WHAT THIS TASK INVOLVES
Could you set down, exactly as they stand, only the lines from the one containing "blue 1x1 round" through the end of the listing?

GIVEN ENTRIES
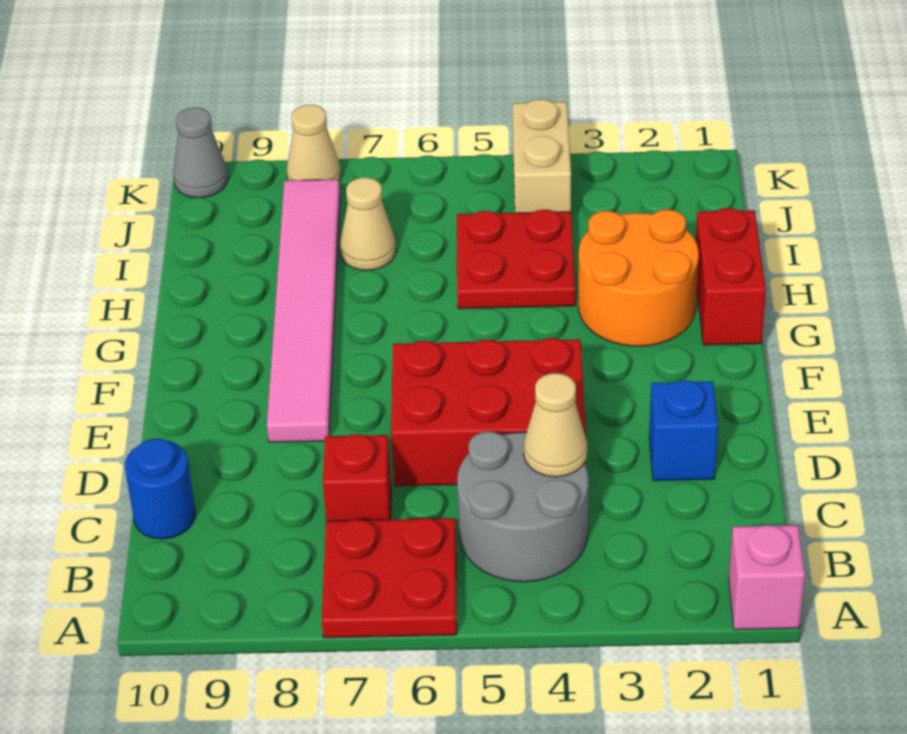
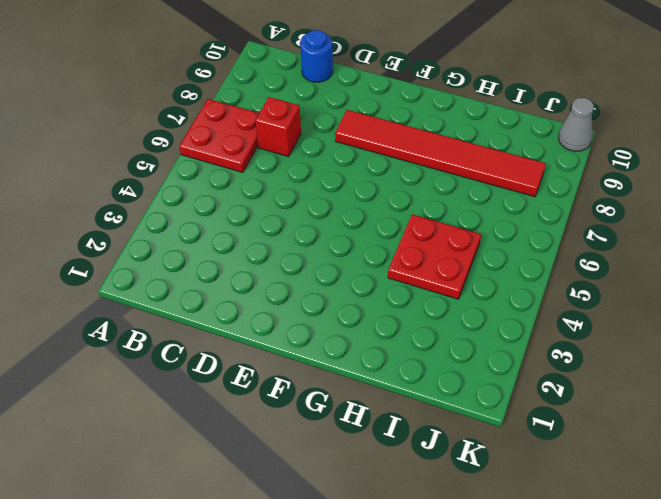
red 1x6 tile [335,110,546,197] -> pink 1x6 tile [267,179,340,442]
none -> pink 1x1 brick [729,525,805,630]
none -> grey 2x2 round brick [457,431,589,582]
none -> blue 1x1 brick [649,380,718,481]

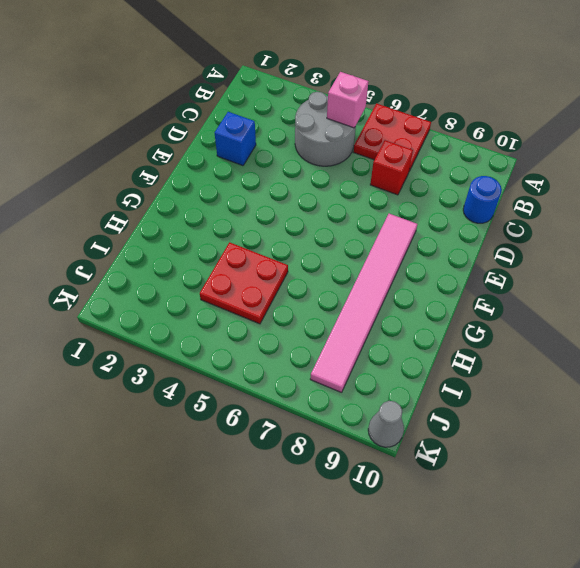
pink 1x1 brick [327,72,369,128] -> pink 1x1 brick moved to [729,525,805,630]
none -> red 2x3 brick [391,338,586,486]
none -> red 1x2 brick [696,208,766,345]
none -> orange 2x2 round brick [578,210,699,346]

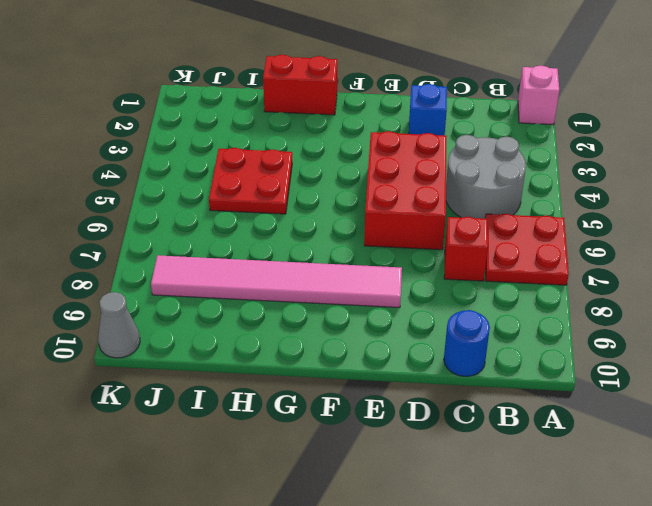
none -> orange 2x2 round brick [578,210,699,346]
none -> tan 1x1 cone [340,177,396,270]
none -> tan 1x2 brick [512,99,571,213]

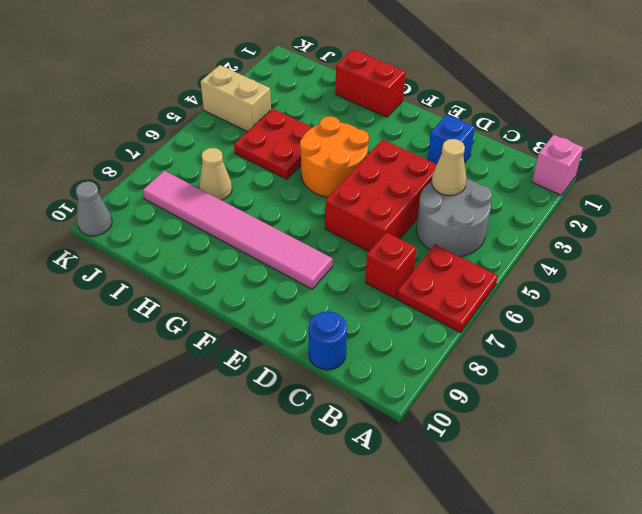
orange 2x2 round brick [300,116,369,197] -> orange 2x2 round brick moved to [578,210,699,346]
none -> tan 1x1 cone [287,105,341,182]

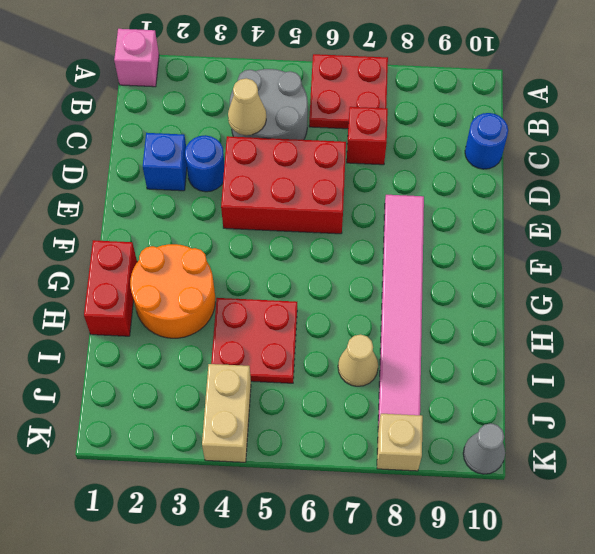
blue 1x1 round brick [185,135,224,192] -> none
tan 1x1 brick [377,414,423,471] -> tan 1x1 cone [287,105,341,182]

TASK SOLUTION
blue 1x1 round brick [185,135,224,192] -> none
tan 1x1 brick [377,414,423,471] -> tan 1x1 cone [287,105,341,182]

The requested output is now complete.